**Your task**
Leaving out every picture, output the records below exactly as they are.

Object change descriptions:

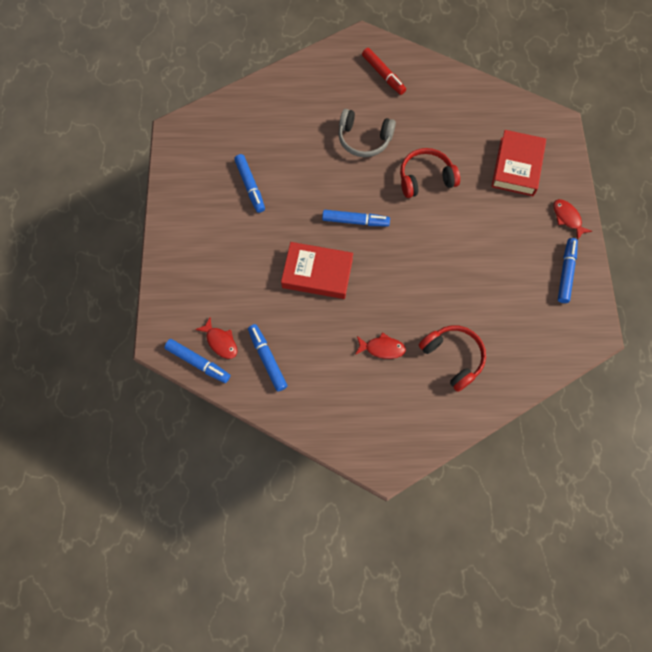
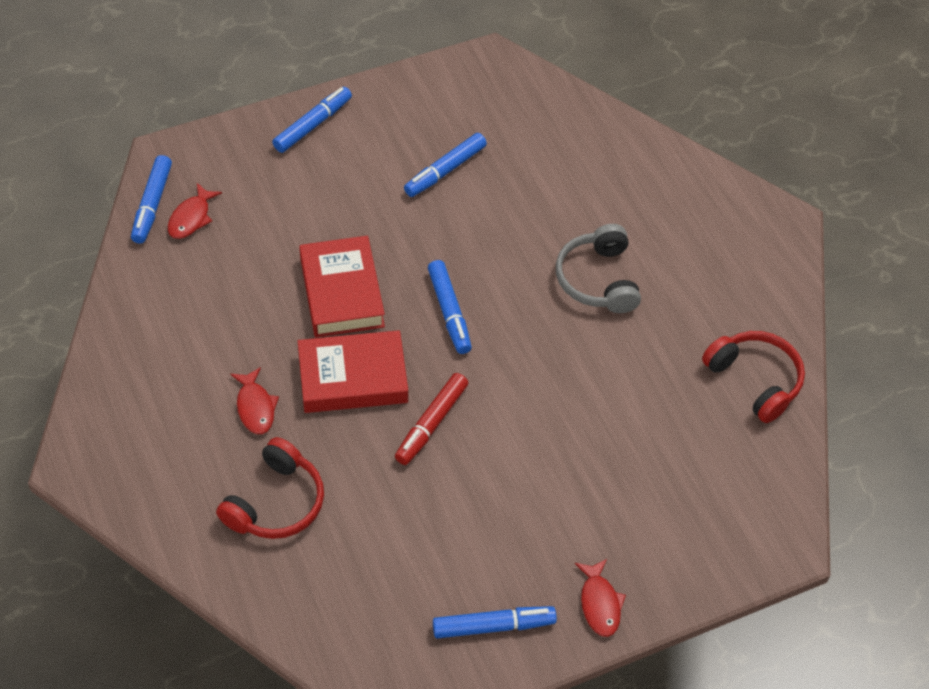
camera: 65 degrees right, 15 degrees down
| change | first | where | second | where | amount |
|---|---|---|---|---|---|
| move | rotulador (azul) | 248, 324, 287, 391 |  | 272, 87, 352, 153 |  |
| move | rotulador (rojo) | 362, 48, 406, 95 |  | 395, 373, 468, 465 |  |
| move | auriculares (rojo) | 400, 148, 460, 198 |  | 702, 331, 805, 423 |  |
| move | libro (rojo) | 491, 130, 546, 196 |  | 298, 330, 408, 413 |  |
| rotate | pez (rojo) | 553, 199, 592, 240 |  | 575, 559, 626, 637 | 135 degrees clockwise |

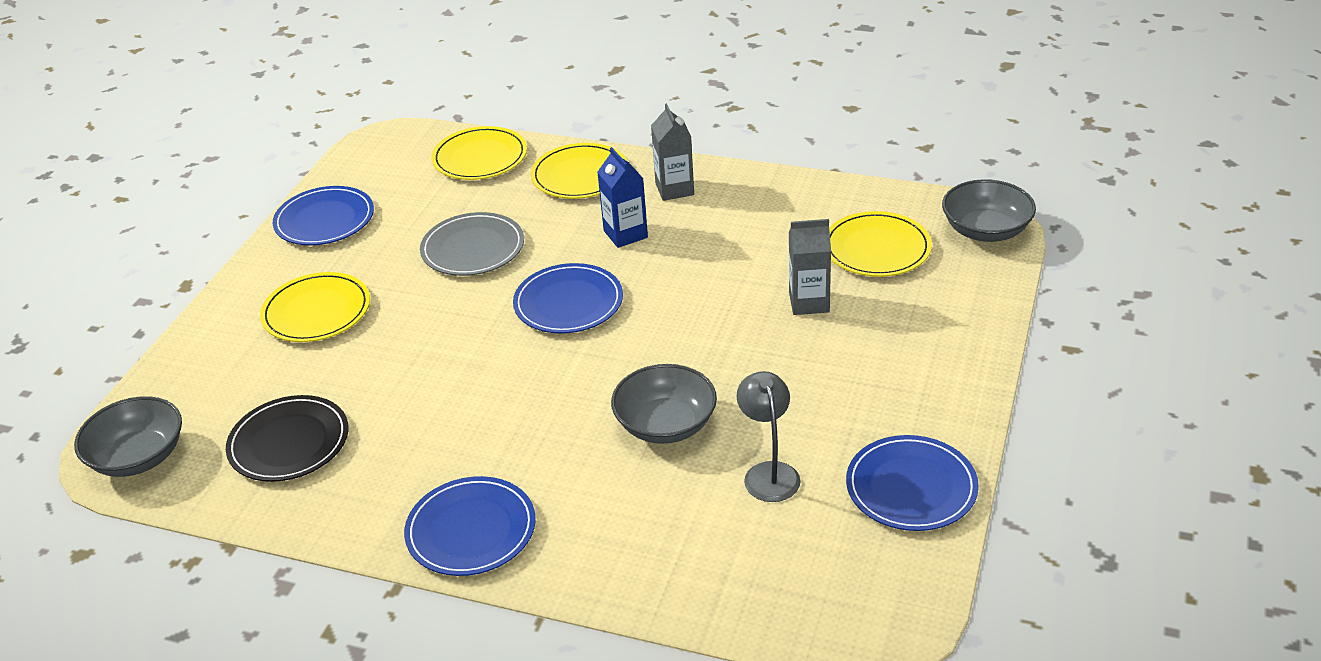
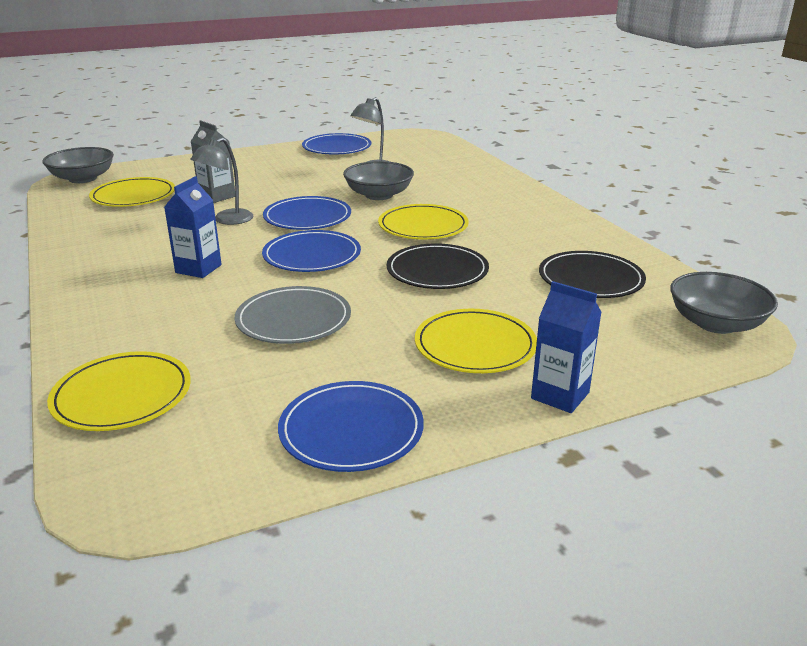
camera: 135 degrees left, 10 degrees down
| change | first | where | second | where | amount |
|---|---|---|---|---|---|
| delete | cartón de leche (gris) | 651, 103, 694, 201 |  |  |  |
| insert |  |  | lámpara (gris) | 190, 138, 253, 225 |  |
| insert |  |  | plato (negro) | 387, 243, 489, 289 |  |
| insert |  |  | cartón de leche (azul) | 531, 281, 602, 413 |  |
| move | plato (azul) | 404, 476, 536, 576 |  | 263, 196, 351, 230 |  |
| move | plato (amarillo) | 531, 143, 627, 199 |  | 378, 204, 469, 239 |  |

**Answer section**
camera: 65 degrees right, 15 degrees down
| change | first | where | second | where | amount |
|---|---|---|---|---|---|
| move | rotulador (azul) | 248, 324, 287, 391 |  | 272, 87, 352, 153 |  |
| move | rotulador (rojo) | 362, 48, 406, 95 |  | 395, 373, 468, 465 |  |
| move | auriculares (rojo) | 400, 148, 460, 198 |  | 702, 331, 805, 423 |  |
| move | libro (rojo) | 491, 130, 546, 196 |  | 298, 330, 408, 413 |  |
| rotate | pez (rojo) | 553, 199, 592, 240 |  | 575, 559, 626, 637 | 135 degrees clockwise |

camera: 135 degrees left, 10 degrees down
| change | first | where | second | where | amount |
|---|---|---|---|---|---|
| delete | cartón de leche (gris) | 651, 103, 694, 201 |  |  |  |
| insert |  |  | lámpara (gris) | 190, 138, 253, 225 |  |
| insert |  |  | plato (negro) | 387, 243, 489, 289 |  |
| insert |  |  | cartón de leche (azul) | 531, 281, 602, 413 |  |
| move | plato (azul) | 404, 476, 536, 576 |  | 263, 196, 351, 230 |  |
| move | plato (amarillo) | 531, 143, 627, 199 |  | 378, 204, 469, 239 |  |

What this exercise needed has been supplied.